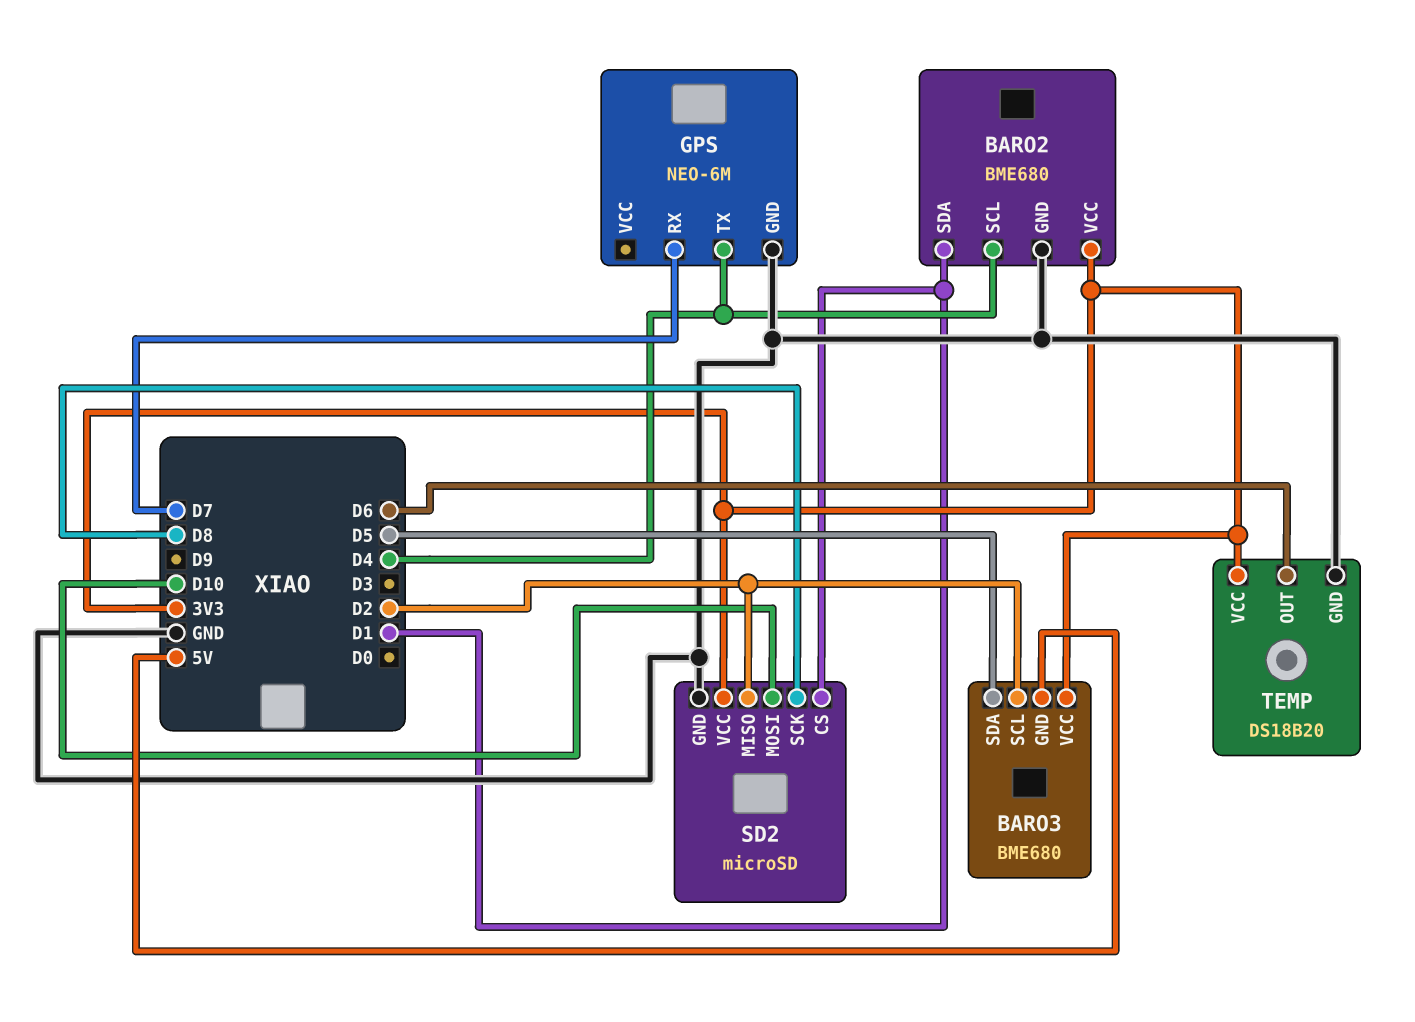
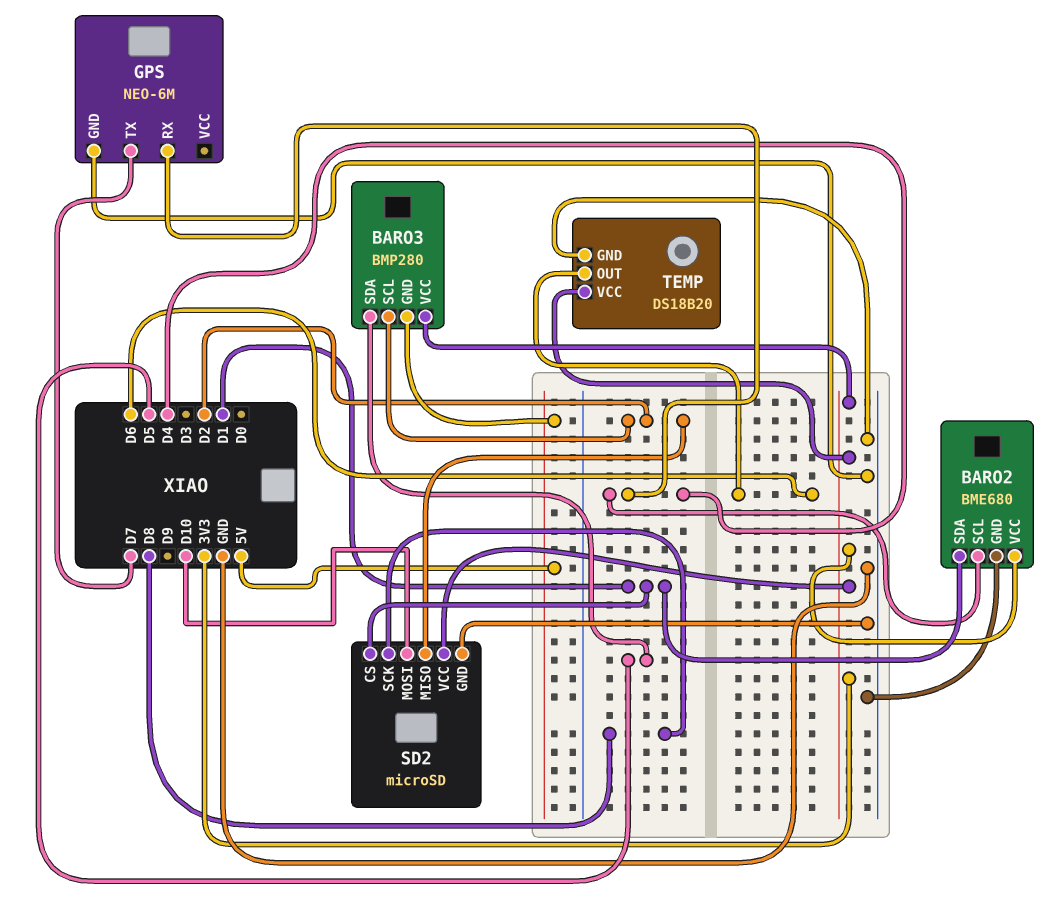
BARO3: BME680 -> BMP280
GPS pin RX: D7 -> D4
GPS pin TX: D4 -> D7

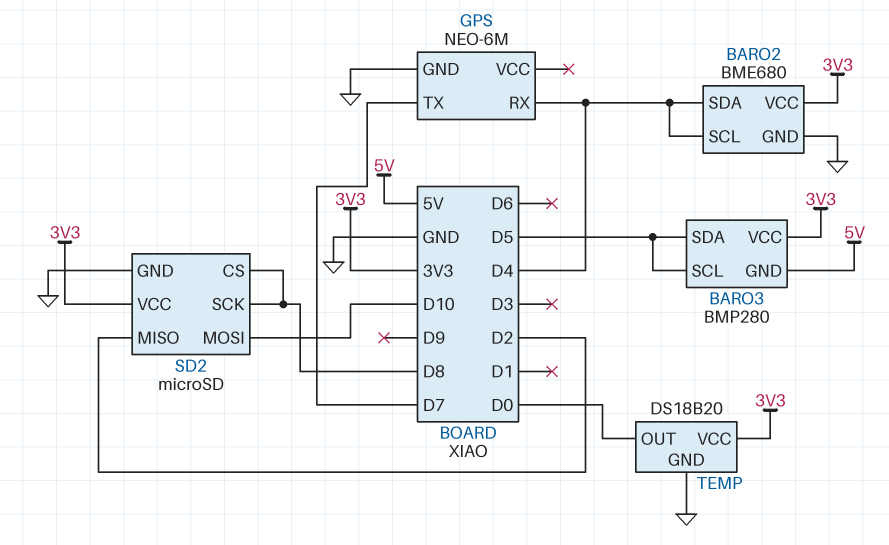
BARO2 pin SDA: D1 -> D4
BARO3 pin SCL: D2 -> D5
SD2 pin CS: D1 -> D8
TEMP pin OUT: D6 -> D0

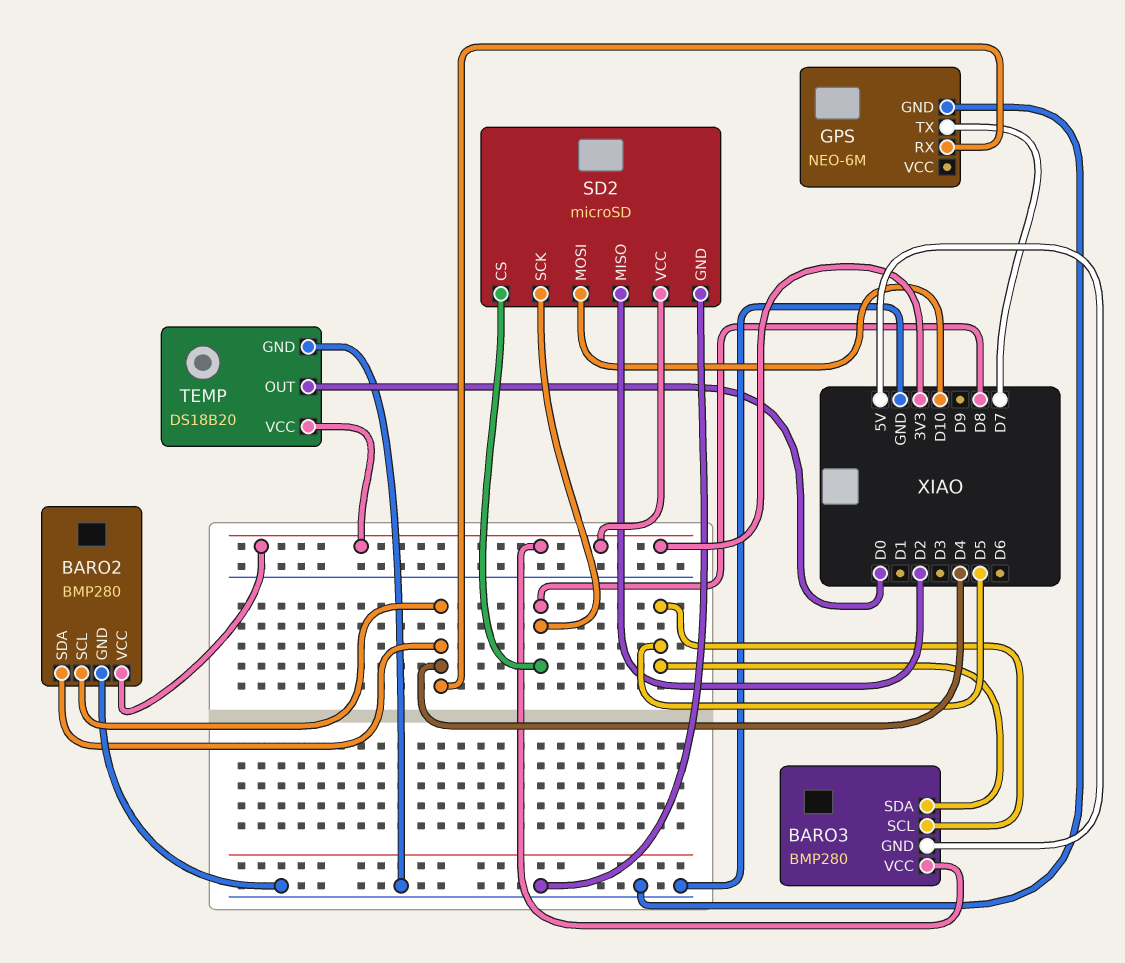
BARO2: BME680 -> BMP280

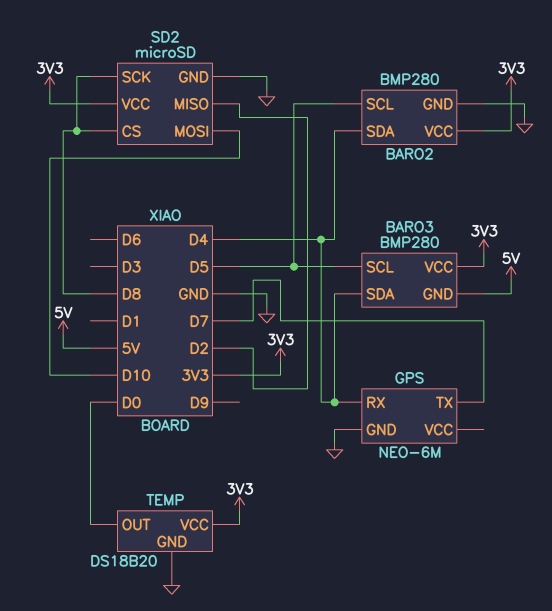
BARO2 pin SCL: D4 -> D5
BARO3 pin SDA: D5 -> D4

# What is needed
The entries above are to be restated verbatim, with no pictures carried over.

# Answer
BARO3: BME680 -> BMP280
GPS pin RX: D7 -> D4
GPS pin TX: D4 -> D7

BARO2 pin SDA: D1 -> D4
BARO3 pin SCL: D2 -> D5
SD2 pin CS: D1 -> D8
TEMP pin OUT: D6 -> D0

BARO2: BME680 -> BMP280

BARO2 pin SCL: D4 -> D5
BARO3 pin SDA: D5 -> D4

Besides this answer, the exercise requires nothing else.